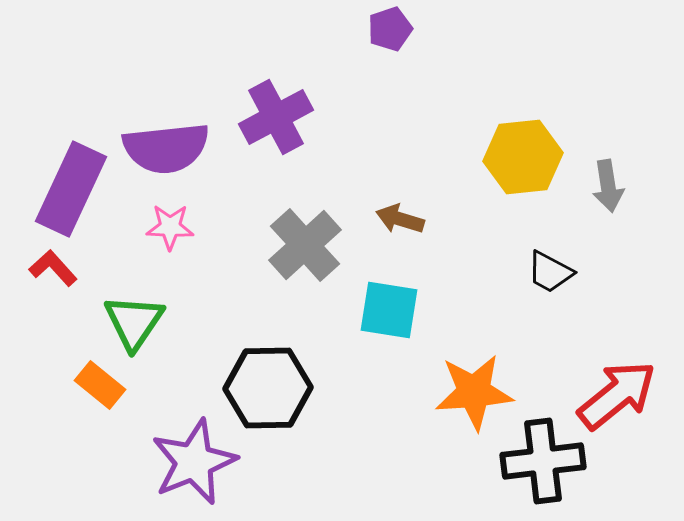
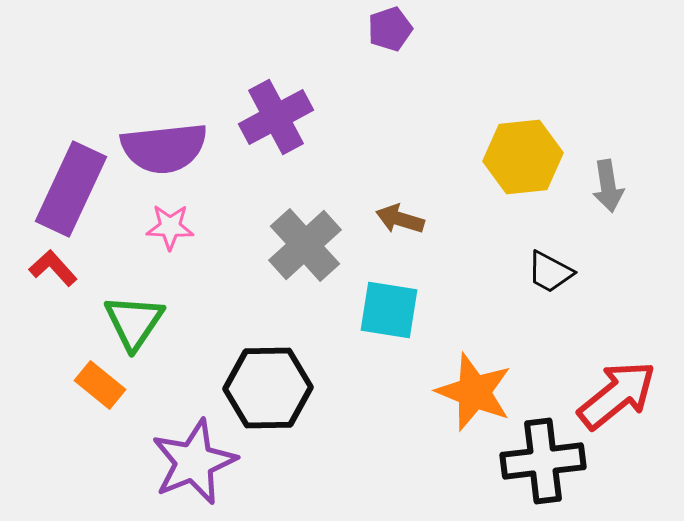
purple semicircle: moved 2 px left
orange star: rotated 26 degrees clockwise
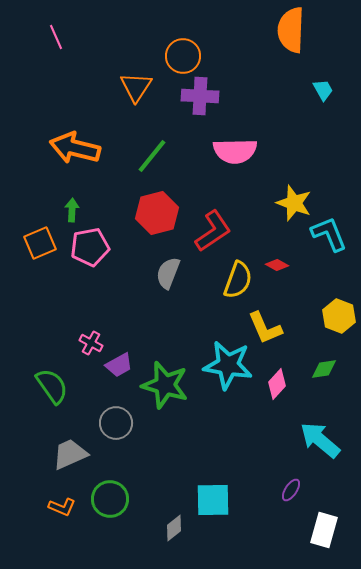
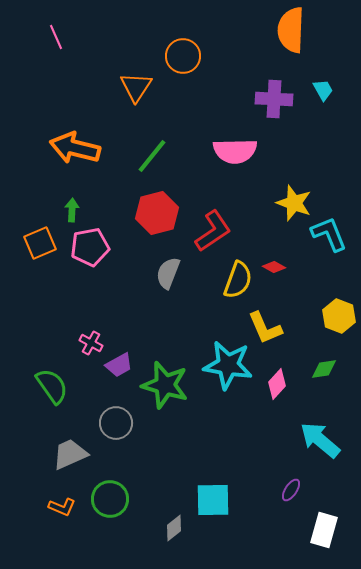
purple cross: moved 74 px right, 3 px down
red diamond: moved 3 px left, 2 px down
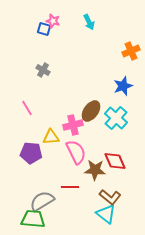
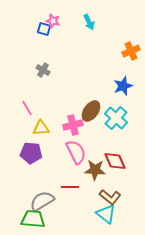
yellow triangle: moved 10 px left, 9 px up
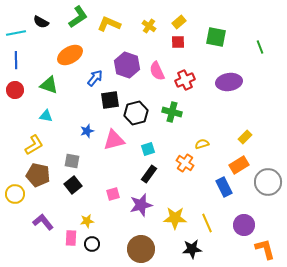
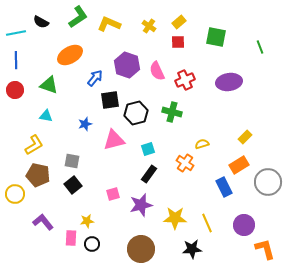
blue star at (87, 131): moved 2 px left, 7 px up
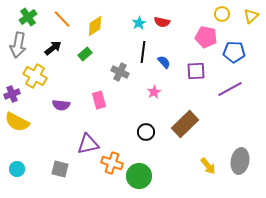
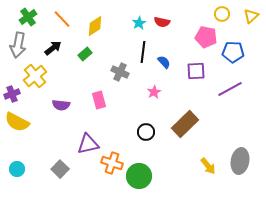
blue pentagon: moved 1 px left
yellow cross: rotated 20 degrees clockwise
gray square: rotated 30 degrees clockwise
============================================================
§ **Task brief**
Give each record above back word for word, but carry over none of the pictures.

§ **Answer**
purple semicircle: moved 2 px left
orange star: rotated 26 degrees clockwise
purple cross: moved 74 px right, 3 px down
red diamond: moved 3 px left, 2 px down
yellow triangle: moved 10 px left, 9 px up
blue star at (87, 131): moved 2 px left, 7 px up
blue pentagon: moved 1 px left
yellow cross: rotated 20 degrees clockwise
gray square: rotated 30 degrees clockwise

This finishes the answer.